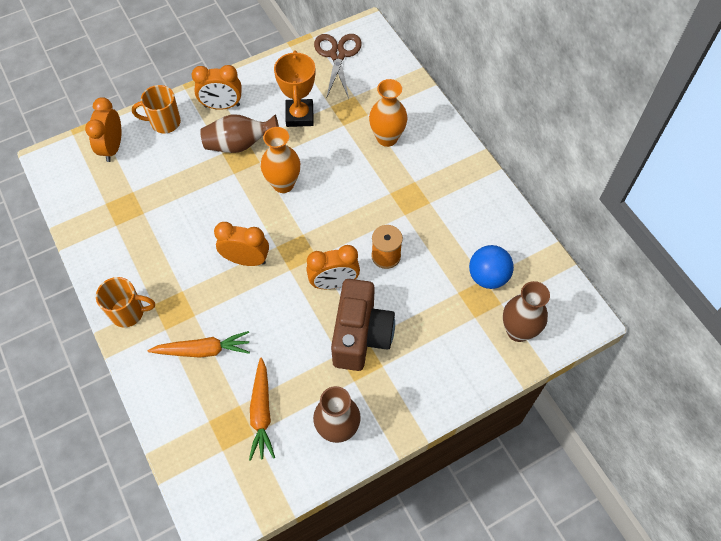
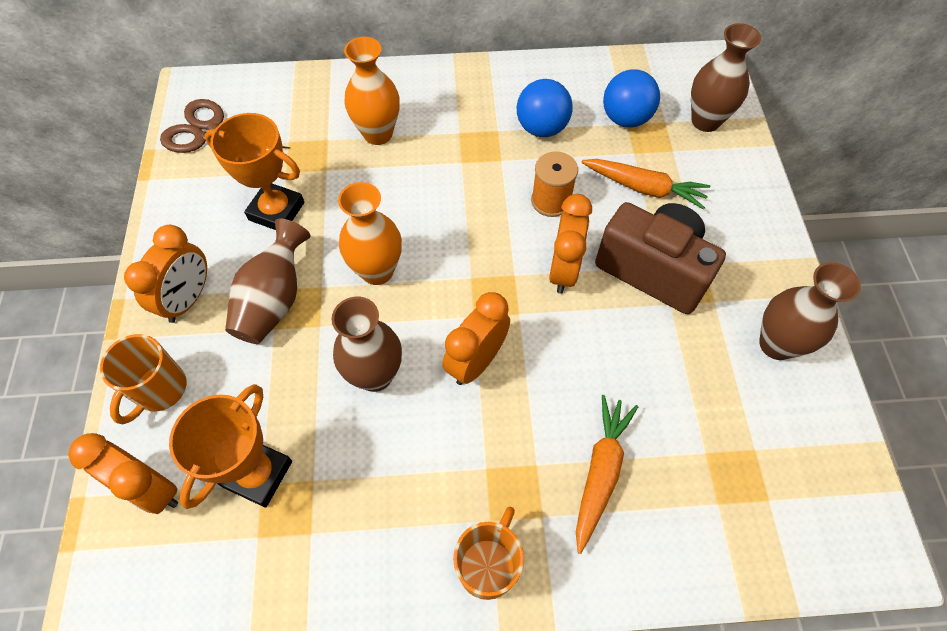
camera: 65 degrees left, 0 degrees up
(137, 187) = (258, 474): none -> orange trophy
(215, 213) = (375, 375): none -> brown vase
(262, 413) = (726, 427): orange carrot -> orange carrot (644, 188)
(447, 227) = (541, 128): none -> blue ball

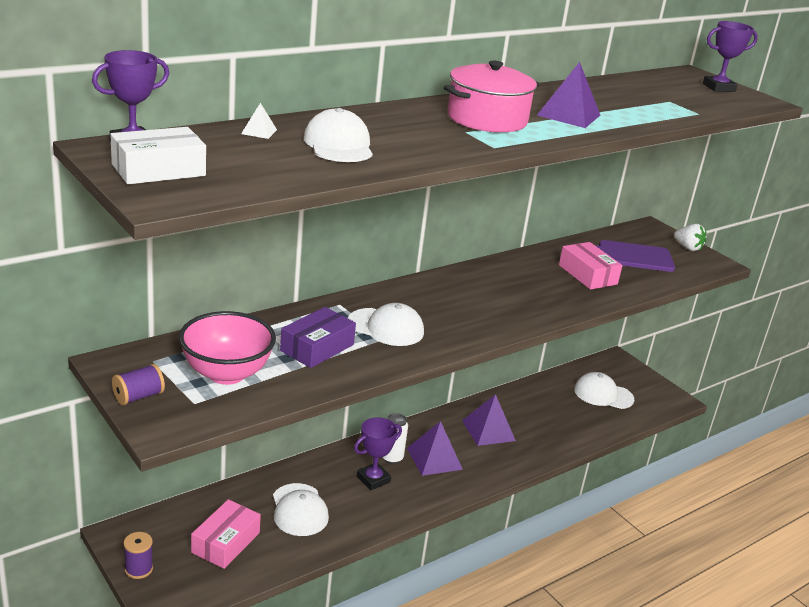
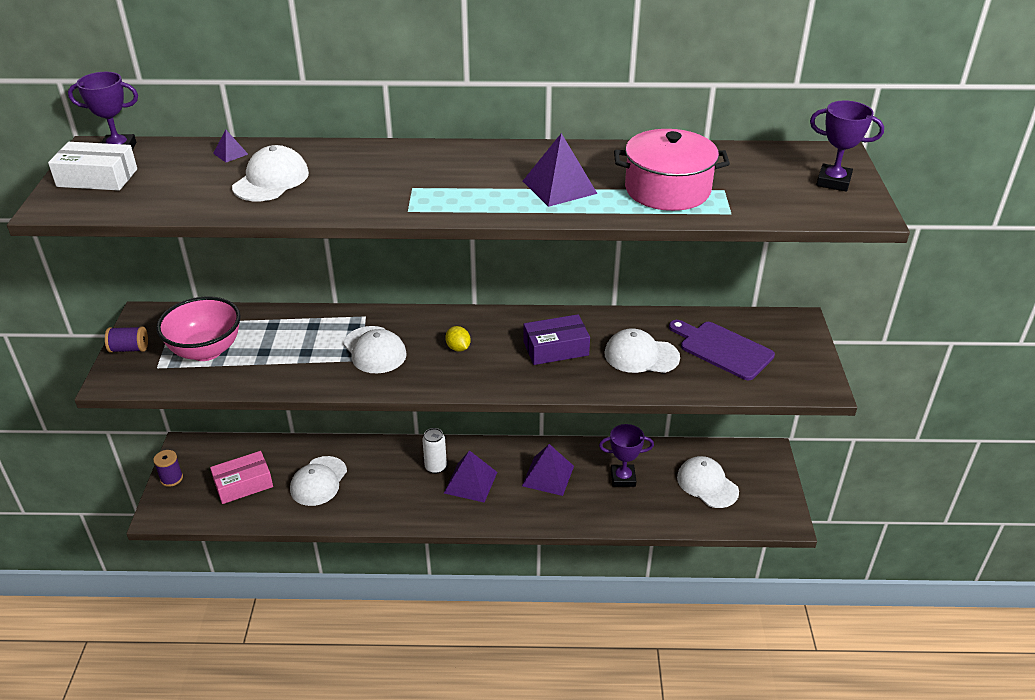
camera: 40 degrees right, 10 degrees up
(259, 131) = (230, 153): white pyramid -> purple pyramid
(317, 347) = (297, 350): purple box -> purple box (555, 348)
(373, 479) = (400, 480): purple trophy -> purple trophy (623, 478)
(452, 306) = (458, 348): none -> yellow lemon
(487, 119) = (460, 176): pink pot -> pink pot (667, 190)
(587, 275) = (641, 355): pink box -> white cap
(687, 248) = (809, 358): white strawberry -> none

[What you are asked to do]:
Search the listing for the string "trophy". Copy each line where it turns up.

[Reply to the task]:
(137, 187) = (258, 474): none -> orange trophy
(373, 479) = (400, 480): purple trophy -> purple trophy (623, 478)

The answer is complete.